*** PROVIDED DATA ***
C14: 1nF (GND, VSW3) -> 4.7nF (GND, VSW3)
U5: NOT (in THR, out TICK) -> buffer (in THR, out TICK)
*** End of PROVIDED DATA ***
*** PROVIDED DATA ***
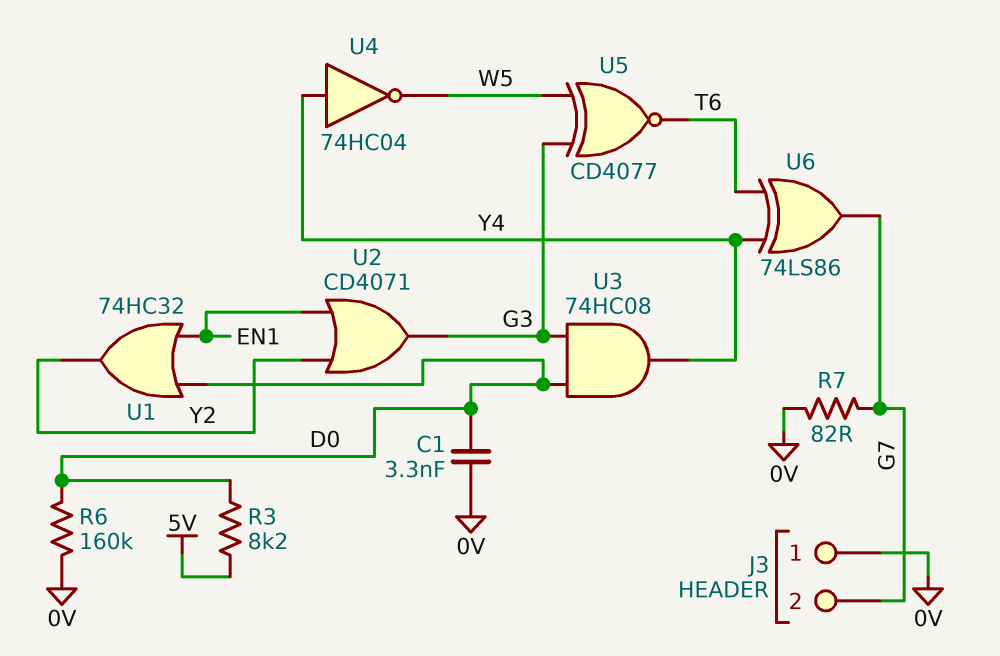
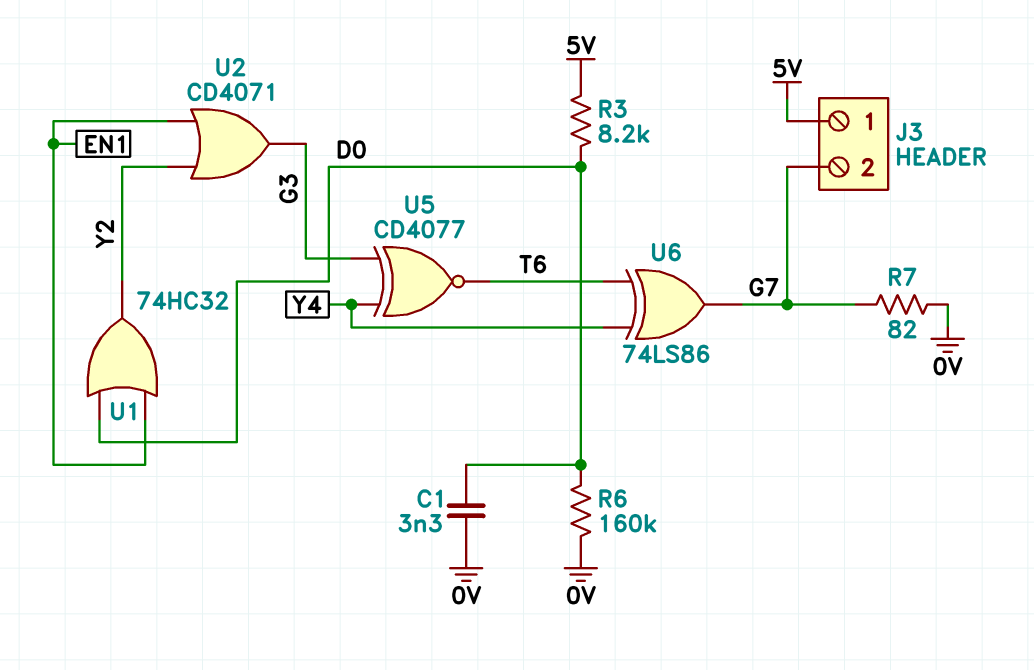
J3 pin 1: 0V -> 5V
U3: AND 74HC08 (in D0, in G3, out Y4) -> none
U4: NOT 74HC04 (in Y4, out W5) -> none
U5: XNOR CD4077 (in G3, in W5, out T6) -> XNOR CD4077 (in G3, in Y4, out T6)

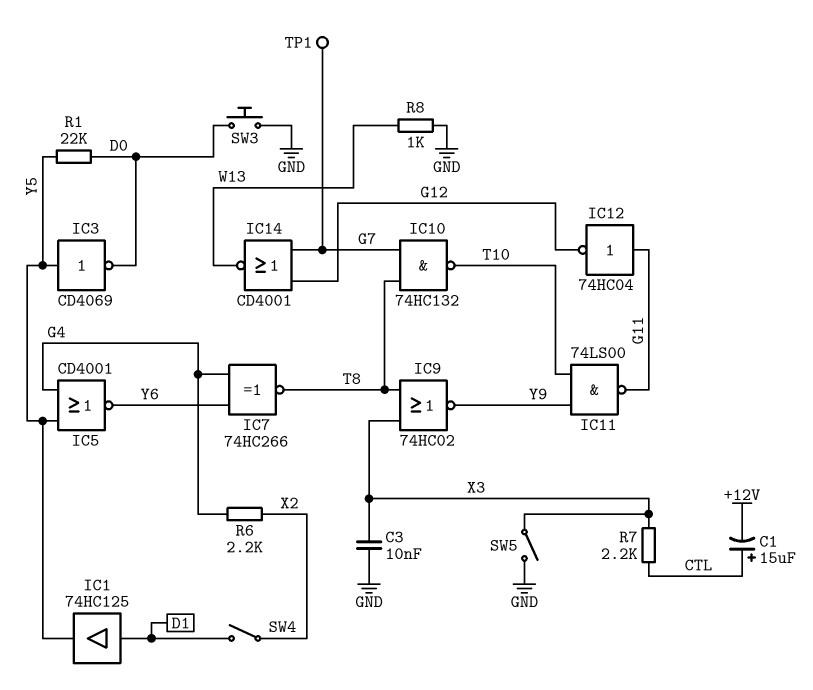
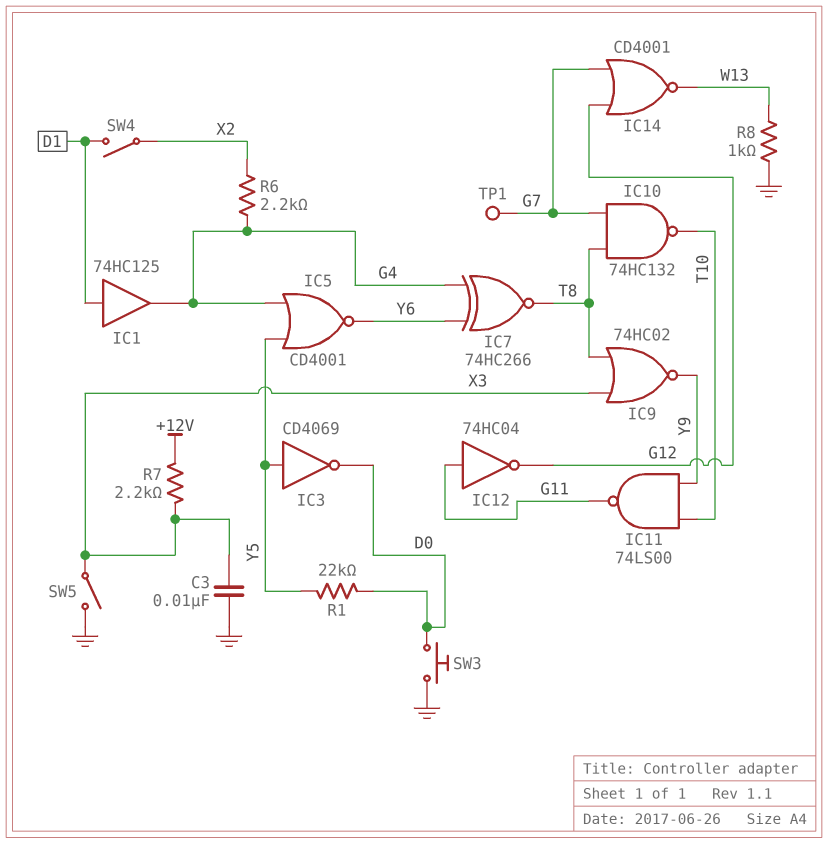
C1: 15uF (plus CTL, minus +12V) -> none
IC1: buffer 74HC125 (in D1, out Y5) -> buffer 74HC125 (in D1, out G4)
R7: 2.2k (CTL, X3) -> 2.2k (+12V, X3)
*** End of PROVIDED DATA ***
WHAT THE TASK ASKS
Using the listing above, copy exactly the line that contains "C14: 1nF (GND, VSW3) -> 4.7nF (GND, VSW3)", the line that contains "U5: NOT (in", and each line that falls between them.

ANSWER SECTION
C14: 1nF (GND, VSW3) -> 4.7nF (GND, VSW3)
U5: NOT (in THR, out TICK) -> buffer (in THR, out TICK)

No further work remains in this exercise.